---------- Stored data ----------
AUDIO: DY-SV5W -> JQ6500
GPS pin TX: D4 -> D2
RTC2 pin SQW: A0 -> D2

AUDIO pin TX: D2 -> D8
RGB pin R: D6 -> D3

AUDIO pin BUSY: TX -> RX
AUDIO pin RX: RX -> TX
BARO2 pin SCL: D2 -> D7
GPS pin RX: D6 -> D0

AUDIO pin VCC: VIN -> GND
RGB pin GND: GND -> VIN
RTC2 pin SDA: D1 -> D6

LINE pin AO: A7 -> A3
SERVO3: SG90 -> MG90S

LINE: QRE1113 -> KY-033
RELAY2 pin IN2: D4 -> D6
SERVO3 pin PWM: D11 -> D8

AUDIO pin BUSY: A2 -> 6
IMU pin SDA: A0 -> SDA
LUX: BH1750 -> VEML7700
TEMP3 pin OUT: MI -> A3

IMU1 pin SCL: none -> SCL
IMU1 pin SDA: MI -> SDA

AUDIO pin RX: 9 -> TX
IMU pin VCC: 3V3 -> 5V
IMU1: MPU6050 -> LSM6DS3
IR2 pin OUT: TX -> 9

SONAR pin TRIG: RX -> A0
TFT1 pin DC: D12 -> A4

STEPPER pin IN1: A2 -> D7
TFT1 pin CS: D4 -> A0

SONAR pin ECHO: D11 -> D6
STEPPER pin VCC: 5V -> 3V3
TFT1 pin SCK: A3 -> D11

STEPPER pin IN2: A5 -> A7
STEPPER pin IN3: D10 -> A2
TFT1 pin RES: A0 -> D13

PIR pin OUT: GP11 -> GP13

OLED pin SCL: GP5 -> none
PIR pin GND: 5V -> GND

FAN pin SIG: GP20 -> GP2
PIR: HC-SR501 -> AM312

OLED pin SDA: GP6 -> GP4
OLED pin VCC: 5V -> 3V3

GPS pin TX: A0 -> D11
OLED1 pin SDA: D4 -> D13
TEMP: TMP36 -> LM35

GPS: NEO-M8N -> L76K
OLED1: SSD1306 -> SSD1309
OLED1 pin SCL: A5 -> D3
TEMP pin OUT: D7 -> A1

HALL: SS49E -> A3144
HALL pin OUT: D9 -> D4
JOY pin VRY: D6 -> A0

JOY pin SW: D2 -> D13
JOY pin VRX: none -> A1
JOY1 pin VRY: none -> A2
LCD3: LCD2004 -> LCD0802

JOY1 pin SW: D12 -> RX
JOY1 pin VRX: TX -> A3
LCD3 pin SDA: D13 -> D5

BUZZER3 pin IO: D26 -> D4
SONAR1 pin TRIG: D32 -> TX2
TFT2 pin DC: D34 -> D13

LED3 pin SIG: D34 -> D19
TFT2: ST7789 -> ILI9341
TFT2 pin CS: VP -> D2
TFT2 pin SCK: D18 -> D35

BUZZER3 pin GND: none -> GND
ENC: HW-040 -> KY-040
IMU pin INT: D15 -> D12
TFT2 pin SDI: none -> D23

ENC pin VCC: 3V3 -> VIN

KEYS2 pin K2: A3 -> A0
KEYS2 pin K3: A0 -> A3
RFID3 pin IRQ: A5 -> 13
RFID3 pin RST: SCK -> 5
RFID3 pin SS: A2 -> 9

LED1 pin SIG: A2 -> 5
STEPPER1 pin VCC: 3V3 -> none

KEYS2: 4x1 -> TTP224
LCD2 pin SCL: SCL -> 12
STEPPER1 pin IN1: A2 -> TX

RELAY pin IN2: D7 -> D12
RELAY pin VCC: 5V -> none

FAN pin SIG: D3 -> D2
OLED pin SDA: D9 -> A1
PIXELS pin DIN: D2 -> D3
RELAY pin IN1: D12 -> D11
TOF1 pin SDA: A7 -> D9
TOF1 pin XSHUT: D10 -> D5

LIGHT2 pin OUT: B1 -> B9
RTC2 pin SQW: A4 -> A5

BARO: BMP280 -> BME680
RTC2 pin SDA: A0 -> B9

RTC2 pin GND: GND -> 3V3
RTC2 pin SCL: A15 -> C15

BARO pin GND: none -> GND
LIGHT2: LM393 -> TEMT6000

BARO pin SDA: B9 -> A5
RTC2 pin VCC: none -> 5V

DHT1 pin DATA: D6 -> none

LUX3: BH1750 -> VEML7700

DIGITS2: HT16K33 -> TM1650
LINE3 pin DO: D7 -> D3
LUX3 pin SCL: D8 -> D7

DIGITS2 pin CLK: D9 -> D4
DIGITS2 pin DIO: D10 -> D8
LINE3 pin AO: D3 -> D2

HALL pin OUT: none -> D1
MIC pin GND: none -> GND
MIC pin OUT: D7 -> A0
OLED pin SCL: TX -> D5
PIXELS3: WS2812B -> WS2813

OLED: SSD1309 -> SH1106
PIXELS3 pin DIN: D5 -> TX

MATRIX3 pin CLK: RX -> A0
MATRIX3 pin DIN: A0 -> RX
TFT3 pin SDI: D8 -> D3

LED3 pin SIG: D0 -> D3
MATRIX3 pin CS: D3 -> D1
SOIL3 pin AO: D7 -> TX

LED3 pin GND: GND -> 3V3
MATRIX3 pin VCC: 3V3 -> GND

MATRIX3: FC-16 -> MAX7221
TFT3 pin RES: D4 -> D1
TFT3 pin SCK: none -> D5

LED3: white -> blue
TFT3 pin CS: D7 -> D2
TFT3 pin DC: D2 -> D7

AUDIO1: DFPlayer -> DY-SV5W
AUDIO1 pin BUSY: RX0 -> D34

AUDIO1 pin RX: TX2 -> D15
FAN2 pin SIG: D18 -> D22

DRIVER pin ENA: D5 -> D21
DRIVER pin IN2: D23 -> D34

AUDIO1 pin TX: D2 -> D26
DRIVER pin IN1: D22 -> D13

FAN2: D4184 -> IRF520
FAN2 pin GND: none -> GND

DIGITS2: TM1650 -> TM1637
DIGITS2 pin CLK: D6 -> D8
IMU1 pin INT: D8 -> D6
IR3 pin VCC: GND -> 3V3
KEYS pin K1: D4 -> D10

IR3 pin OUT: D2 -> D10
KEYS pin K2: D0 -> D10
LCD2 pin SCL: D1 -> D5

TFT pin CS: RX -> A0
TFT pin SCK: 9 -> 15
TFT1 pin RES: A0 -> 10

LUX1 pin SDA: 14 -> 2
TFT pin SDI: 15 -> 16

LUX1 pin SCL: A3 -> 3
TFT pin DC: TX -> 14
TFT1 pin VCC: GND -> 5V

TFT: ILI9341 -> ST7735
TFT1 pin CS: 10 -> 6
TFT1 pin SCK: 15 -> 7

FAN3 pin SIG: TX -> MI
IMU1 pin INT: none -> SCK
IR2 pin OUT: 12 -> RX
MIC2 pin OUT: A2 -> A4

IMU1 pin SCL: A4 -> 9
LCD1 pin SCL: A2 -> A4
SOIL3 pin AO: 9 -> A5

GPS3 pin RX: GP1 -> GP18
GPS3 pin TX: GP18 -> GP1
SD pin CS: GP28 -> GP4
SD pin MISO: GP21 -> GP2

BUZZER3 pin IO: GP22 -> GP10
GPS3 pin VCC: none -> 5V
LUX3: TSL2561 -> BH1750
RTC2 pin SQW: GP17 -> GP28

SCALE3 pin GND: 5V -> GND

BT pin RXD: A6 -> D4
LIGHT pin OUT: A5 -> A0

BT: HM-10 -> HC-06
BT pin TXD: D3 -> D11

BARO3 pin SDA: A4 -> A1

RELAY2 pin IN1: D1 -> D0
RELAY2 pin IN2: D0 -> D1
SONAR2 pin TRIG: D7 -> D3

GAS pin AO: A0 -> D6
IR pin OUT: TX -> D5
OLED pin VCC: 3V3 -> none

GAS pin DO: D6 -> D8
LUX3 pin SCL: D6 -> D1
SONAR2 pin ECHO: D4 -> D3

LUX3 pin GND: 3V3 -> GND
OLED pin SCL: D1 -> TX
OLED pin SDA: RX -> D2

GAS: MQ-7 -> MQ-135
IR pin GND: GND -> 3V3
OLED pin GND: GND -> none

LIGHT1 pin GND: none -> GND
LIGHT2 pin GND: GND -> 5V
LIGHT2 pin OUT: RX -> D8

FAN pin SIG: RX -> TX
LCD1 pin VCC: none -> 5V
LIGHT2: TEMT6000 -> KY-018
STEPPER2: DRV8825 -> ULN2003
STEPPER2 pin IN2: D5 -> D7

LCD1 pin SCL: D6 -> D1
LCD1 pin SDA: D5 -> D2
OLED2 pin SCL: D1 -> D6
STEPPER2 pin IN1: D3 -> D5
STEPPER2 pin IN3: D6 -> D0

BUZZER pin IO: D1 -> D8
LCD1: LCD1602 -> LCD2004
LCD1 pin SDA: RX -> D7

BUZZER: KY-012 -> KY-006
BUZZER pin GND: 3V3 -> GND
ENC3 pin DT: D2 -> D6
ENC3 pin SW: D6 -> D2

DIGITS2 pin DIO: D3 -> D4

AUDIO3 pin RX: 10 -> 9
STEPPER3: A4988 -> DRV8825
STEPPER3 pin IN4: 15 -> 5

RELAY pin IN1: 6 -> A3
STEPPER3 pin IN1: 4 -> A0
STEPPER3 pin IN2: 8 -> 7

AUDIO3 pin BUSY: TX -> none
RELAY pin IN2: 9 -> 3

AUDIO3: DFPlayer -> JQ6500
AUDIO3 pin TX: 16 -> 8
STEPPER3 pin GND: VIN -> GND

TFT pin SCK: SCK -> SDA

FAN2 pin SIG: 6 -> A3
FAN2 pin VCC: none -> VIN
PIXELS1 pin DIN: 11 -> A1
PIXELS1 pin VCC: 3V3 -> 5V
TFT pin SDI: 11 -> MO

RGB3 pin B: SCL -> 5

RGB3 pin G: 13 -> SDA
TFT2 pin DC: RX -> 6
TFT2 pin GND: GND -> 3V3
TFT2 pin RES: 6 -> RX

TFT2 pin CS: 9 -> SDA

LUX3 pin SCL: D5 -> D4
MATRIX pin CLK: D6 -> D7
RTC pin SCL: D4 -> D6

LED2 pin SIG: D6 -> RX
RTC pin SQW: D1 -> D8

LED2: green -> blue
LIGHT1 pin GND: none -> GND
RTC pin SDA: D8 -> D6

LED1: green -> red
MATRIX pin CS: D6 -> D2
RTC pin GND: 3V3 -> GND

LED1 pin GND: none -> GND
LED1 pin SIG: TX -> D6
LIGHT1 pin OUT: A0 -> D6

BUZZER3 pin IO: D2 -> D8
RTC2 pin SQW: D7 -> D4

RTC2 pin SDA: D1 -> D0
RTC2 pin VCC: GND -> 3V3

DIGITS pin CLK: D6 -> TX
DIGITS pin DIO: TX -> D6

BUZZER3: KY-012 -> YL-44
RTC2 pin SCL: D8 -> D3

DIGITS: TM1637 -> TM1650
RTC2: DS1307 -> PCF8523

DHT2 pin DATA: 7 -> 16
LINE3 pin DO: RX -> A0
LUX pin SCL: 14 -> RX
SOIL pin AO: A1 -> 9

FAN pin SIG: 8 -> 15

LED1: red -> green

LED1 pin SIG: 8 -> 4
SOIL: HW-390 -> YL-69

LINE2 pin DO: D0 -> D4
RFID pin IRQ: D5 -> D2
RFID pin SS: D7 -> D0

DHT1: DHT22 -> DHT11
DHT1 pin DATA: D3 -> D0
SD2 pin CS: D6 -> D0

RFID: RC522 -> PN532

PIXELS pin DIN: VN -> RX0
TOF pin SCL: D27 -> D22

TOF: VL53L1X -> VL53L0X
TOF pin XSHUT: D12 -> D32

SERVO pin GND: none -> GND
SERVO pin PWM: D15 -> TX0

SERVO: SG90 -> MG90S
----------
Find every line above that contains the word "DFPlayer", and return each one.

AUDIO1: DFPlayer -> DY-SV5W
AUDIO3: DFPlayer -> JQ6500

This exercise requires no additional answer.